Entries shown
____

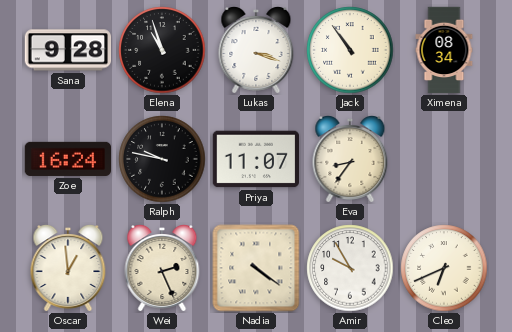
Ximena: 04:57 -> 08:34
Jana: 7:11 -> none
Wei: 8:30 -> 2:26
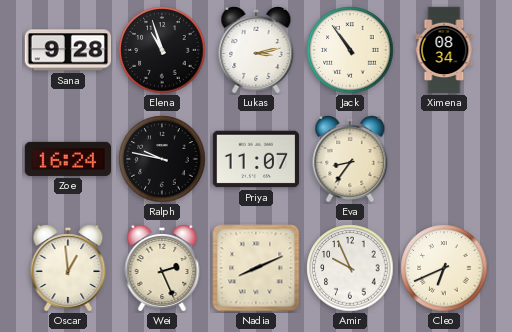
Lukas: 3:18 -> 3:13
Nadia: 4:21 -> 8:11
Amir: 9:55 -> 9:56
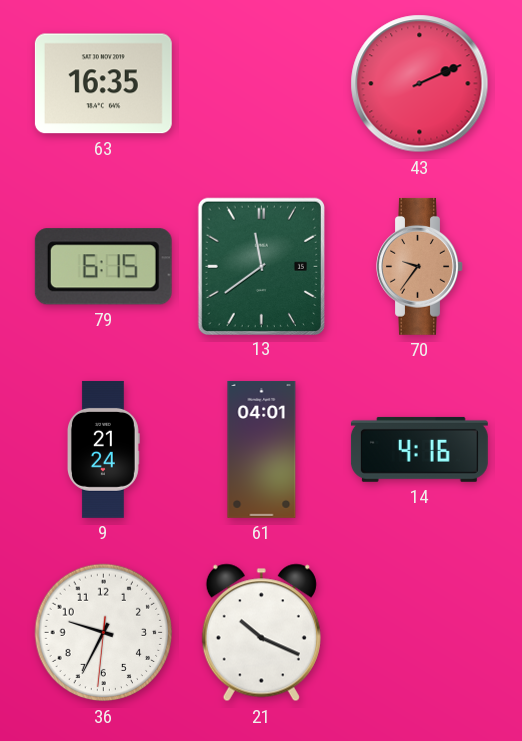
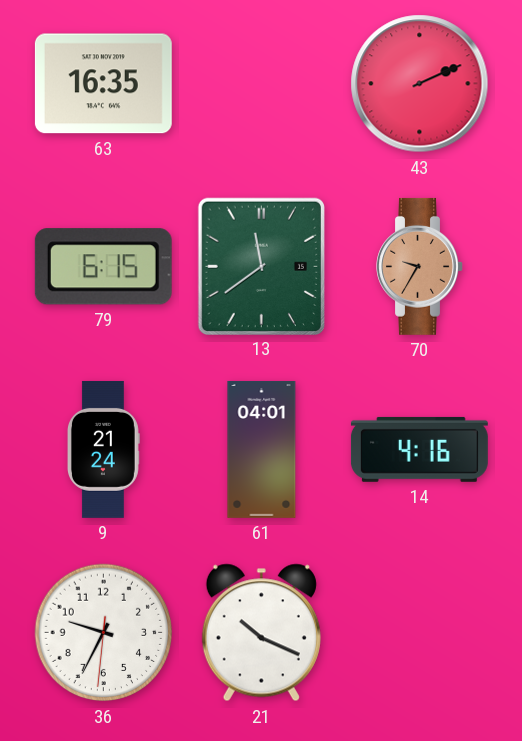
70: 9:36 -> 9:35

____

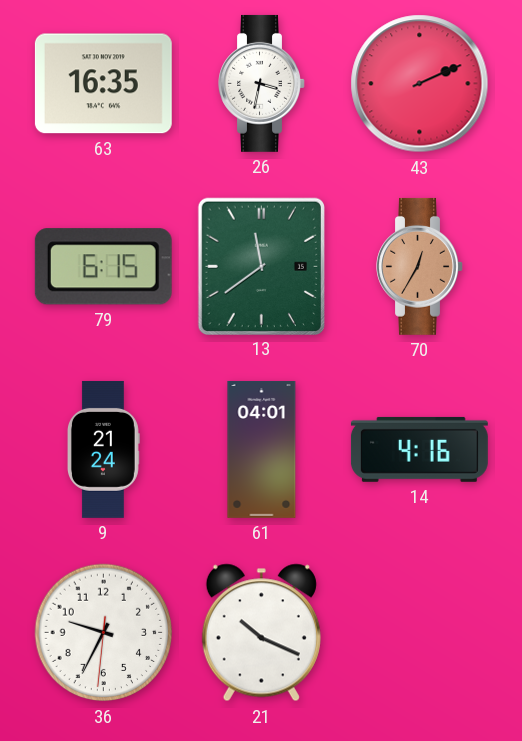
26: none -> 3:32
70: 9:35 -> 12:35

____

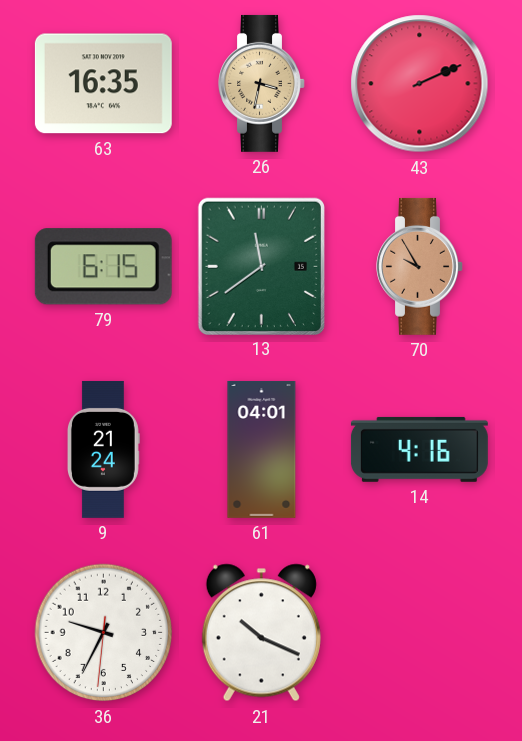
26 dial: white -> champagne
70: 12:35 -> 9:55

____

To be done
Swap "none" for "unset" in the items starting at the line with "Ximena: 04:57 -> 08:34" and ending at the line with "Amir: 9:55 -> 9:56", and change nothing else. Leave the pictures out of your answer.

Full response
Ximena: 04:57 -> 08:34
Jana: 7:11 -> unset
Wei: 8:30 -> 2:26
Lukas: 3:18 -> 3:13
Nadia: 4:21 -> 8:11
Amir: 9:55 -> 9:56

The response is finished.